### REQUIRED ACTION
Precisely the lines from the one with "(167, 258) = (154, 644): black" through the end of the data, both included, must make up the response, each restated word for word.

[Stored dataset items]
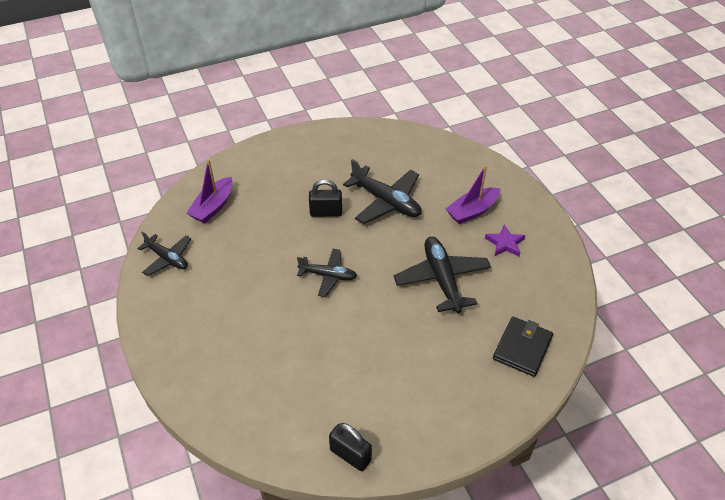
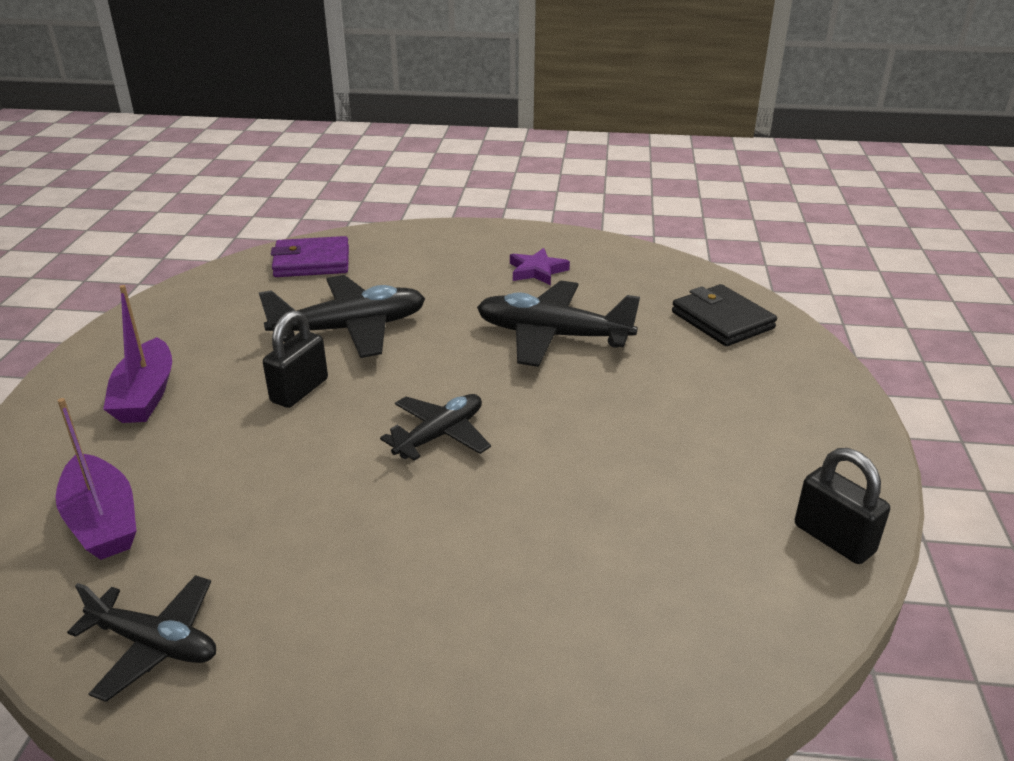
camera: 60 degrees left, 15 degrees down
(167, 258) = (154, 644): black plane -> black plane turned 45 degrees clockwise
(350, 455) = (833, 539): black padlock -> black padlock turned 75 degrees clockwise
(433, 154) = (312, 262): none -> purple wallet
(472, 211) = (455, 272): purple boat -> purple boat (145, 395)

### SOLUTION TO THIS EXERCISE
(167, 258) = (154, 644): black plane -> black plane turned 45 degrees clockwise
(350, 455) = (833, 539): black padlock -> black padlock turned 75 degrees clockwise
(433, 154) = (312, 262): none -> purple wallet
(472, 211) = (455, 272): purple boat -> purple boat (145, 395)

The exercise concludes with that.